Records from a data source:
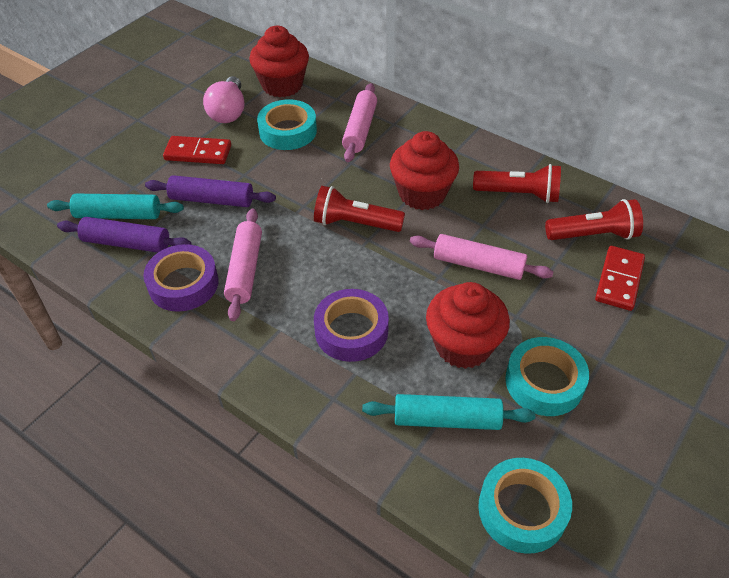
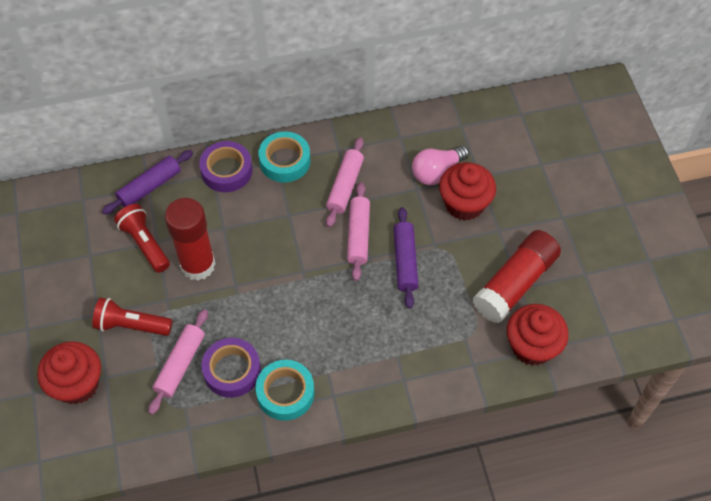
red domino: 2 -> 0
red flashlight: 3 -> 2
red glue stick: 0 -> 2
turquoise rolling pin: 2 -> 0
turquoise tape: 3 -> 2

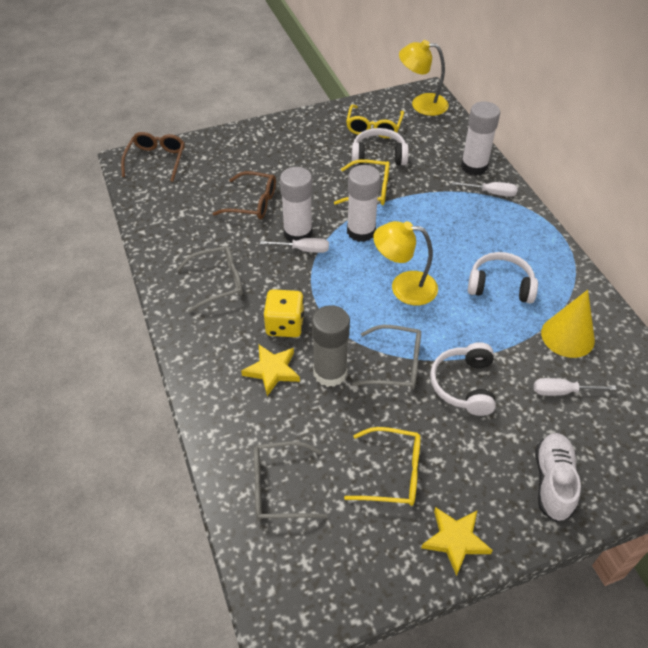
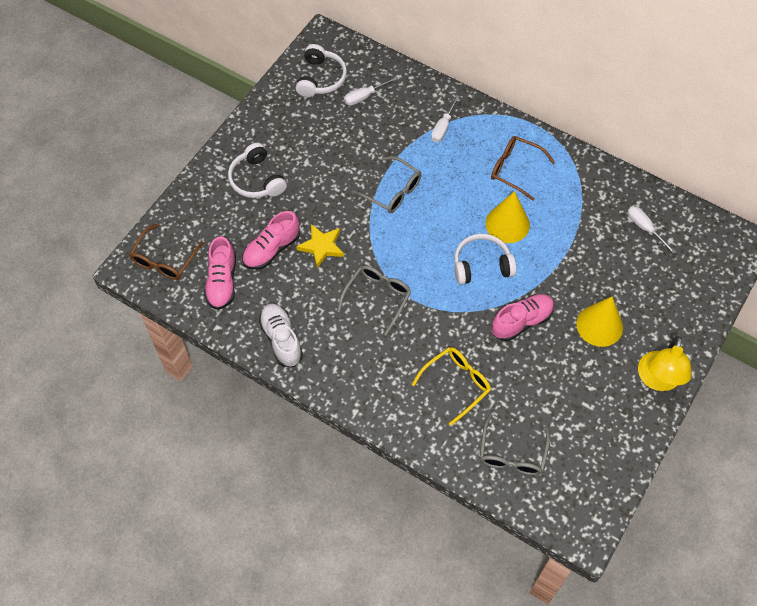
grey glue stick: 1 -> 0
pink shoe: 0 -> 3
white glue stick: 3 -> 0
yellow cone: 1 -> 2
yellow dice: 1 -> 0
yellow glasses: 3 -> 1
yellow lamp: 2 -> 1
yellow star: 2 -> 1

-- EXERCISE REQUIREMENTS --
Restate exactly, and only, every line from the one that contains "grey glue stick: 1 -> 0" through the last line of the records.

-- TASK RESPONSE --
grey glue stick: 1 -> 0
pink shoe: 0 -> 3
white glue stick: 3 -> 0
yellow cone: 1 -> 2
yellow dice: 1 -> 0
yellow glasses: 3 -> 1
yellow lamp: 2 -> 1
yellow star: 2 -> 1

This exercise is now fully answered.